--- Data listing Enclosed Below ---
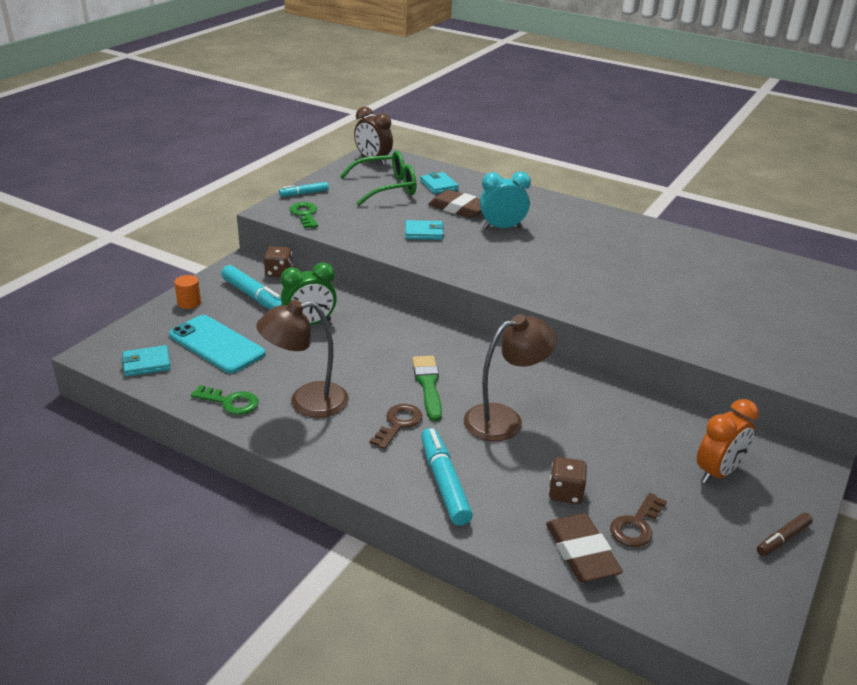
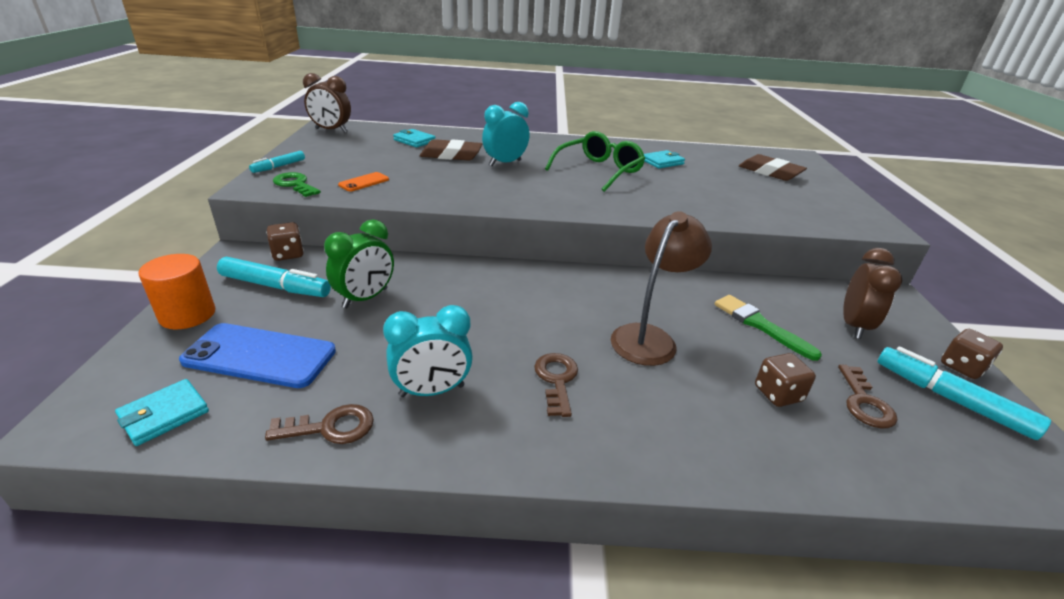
camera: 30 degrees left, 0 degrees up
(189, 303) = (187, 315): orange cylinder -> orange cylinder, size x1.63
(216, 344) = (260, 356): turquoise phone -> blue phone
(230, 402) = (330, 427): green key -> brown key
(306, 402) = (432, 391): brown lamp -> turquoise clock
(359, 223) = (364, 182): none -> orange phone
(386, 188) = (365, 149): green glasses -> green glasses (599, 171)
(424, 233) = (438, 179): turquoise wallet -> turquoise wallet (662, 162)
(428, 385) = (547, 326): green brush -> green brush (760, 325)
(444, 483) = (666, 432): turquoise marker -> turquoise marker (950, 399)
(581, 553) = (862, 455): brown eraser -> brown eraser (770, 172)
(718, 473) = (853, 326): orange clock -> brown clock
(782, 539) = (962, 367): brown marker -> brown dice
--- End of Enclosed Data listing ---
• _What you should do_:
Above is a listing with pictures. Write it out exactly without them.

• _Solution to this problem_:
camera: 30 degrees left, 0 degrees up
(189, 303) = (187, 315): orange cylinder -> orange cylinder, size x1.63
(216, 344) = (260, 356): turquoise phone -> blue phone
(230, 402) = (330, 427): green key -> brown key
(306, 402) = (432, 391): brown lamp -> turquoise clock
(359, 223) = (364, 182): none -> orange phone
(386, 188) = (365, 149): green glasses -> green glasses (599, 171)
(424, 233) = (438, 179): turquoise wallet -> turquoise wallet (662, 162)
(428, 385) = (547, 326): green brush -> green brush (760, 325)
(444, 483) = (666, 432): turquoise marker -> turquoise marker (950, 399)
(581, 553) = (862, 455): brown eraser -> brown eraser (770, 172)
(718, 473) = (853, 326): orange clock -> brown clock
(782, 539) = (962, 367): brown marker -> brown dice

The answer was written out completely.